*** COLLECTED MATERIAL

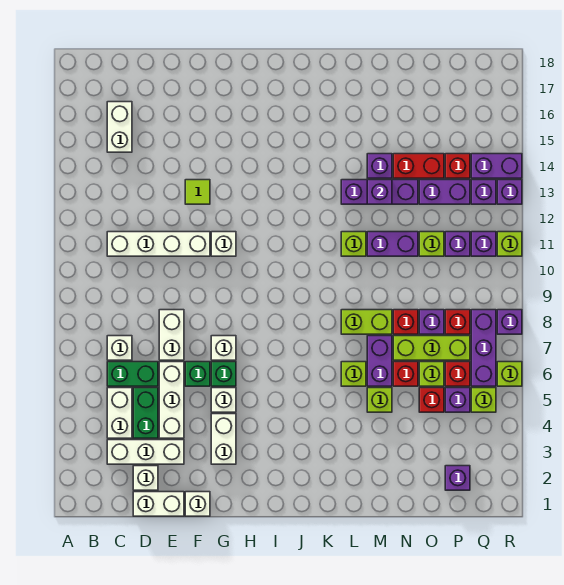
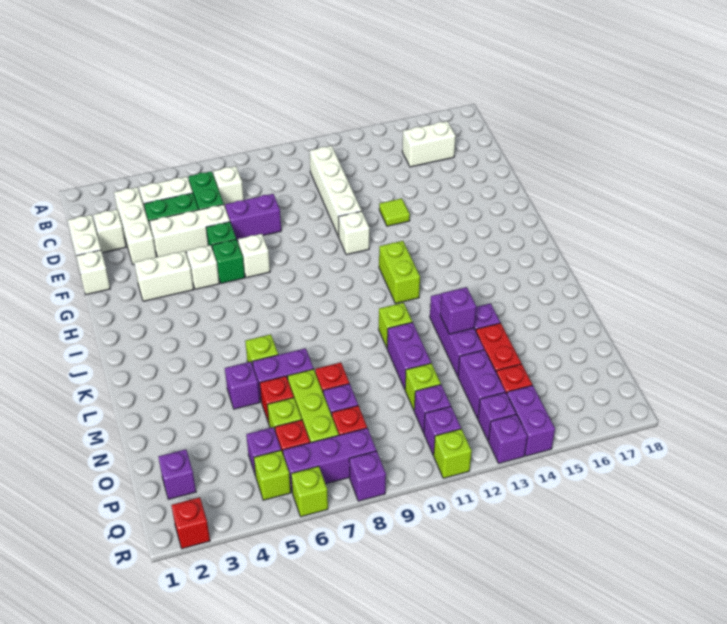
white brick E7:E8 level 1 -> purple brick E7:E8 level 1
lime brick L8:M8 level 1 -> lime brick I12:J12 level 1
lime brick M5 level 1 -> purple brick M5 level 1
red brick O5 level 1 -> red brick R2 level 1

******

▶ **WHAT IS BEING ASKED**: Would you return all lines from the preceding listing that contain the word "lime"?

▶ **RESULT OF THIS TASK**:
lime brick L8:M8 level 1 -> lime brick I12:J12 level 1
lime brick M5 level 1 -> purple brick M5 level 1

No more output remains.